__Multi-step shape edit data__

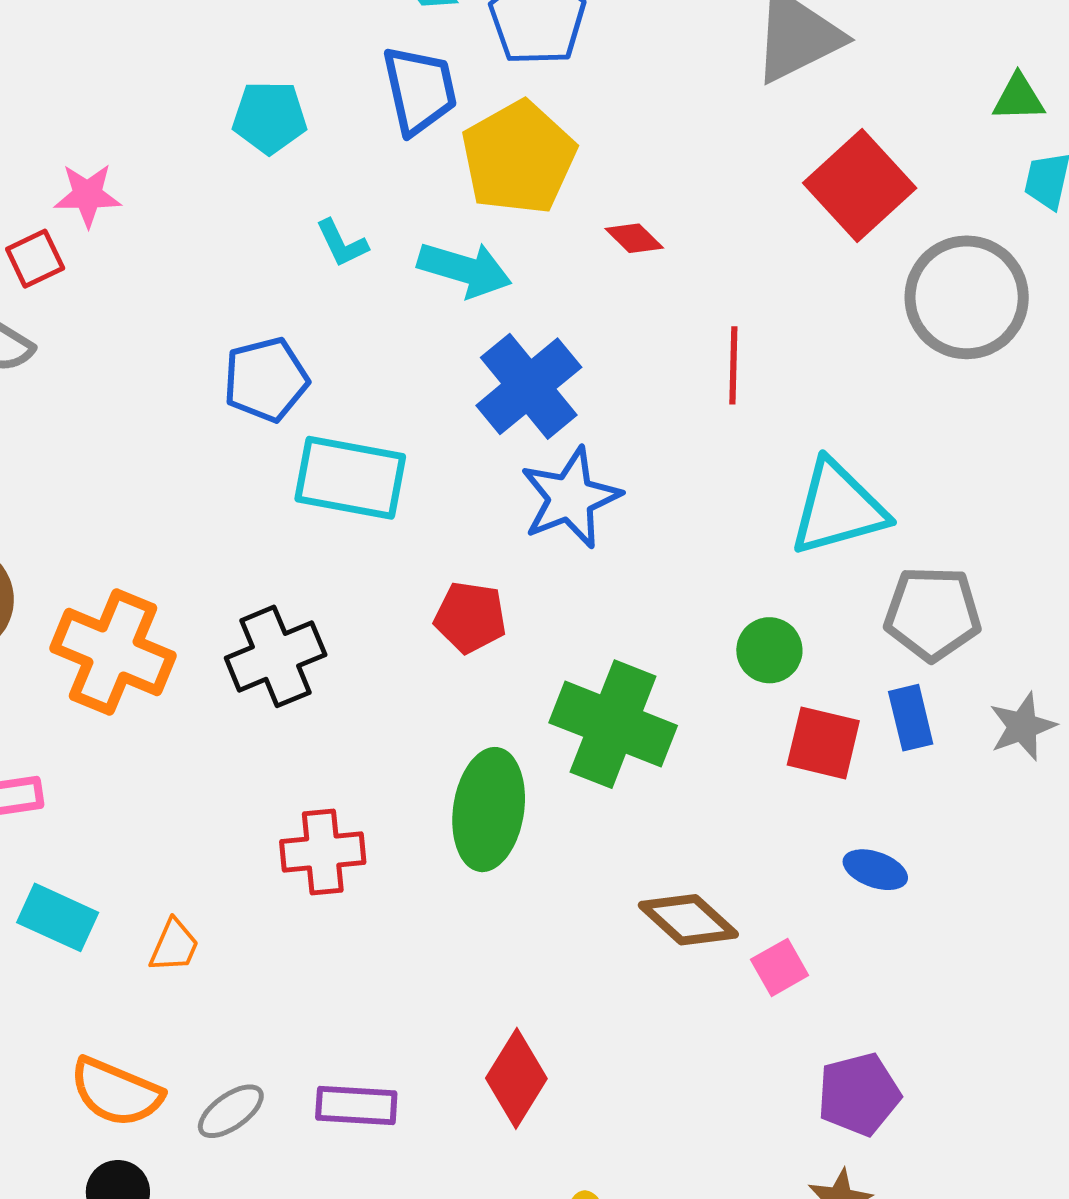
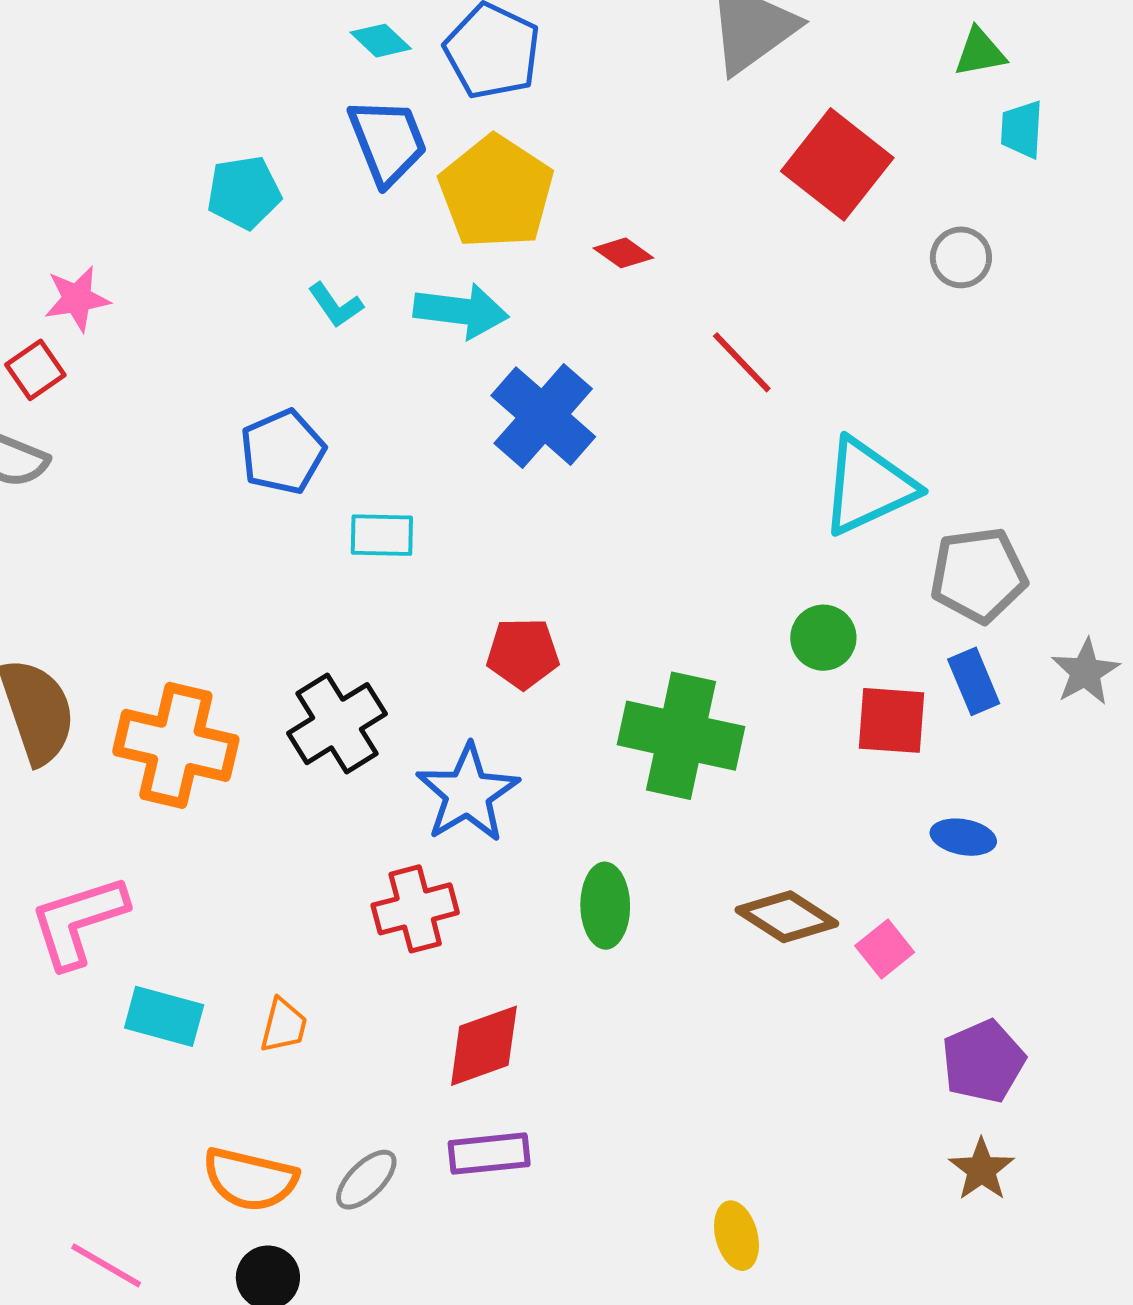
gray circle: (967, 297) -> (961, 257), size x0.5
red line: (733, 365) -> (742, 362), turned -36
cyan rectangle: (350, 478) -> (382, 535), size x0.6
blue star: (570, 498) -> (468, 793), moved
green ellipse: (489, 810) -> (605, 906), moved, size x0.7
red diamond: (516, 1078) -> (484, 1046), moved, turned 48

__PROBLEM DETAILS__
Output exactly what runs from the line with "green ellipse: (489, 810)" to the final line above, both lines included, and nothing else.

__ANSWER AREA__
green ellipse: (489, 810) -> (605, 906), moved, size x0.7
red diamond: (516, 1078) -> (484, 1046), moved, turned 48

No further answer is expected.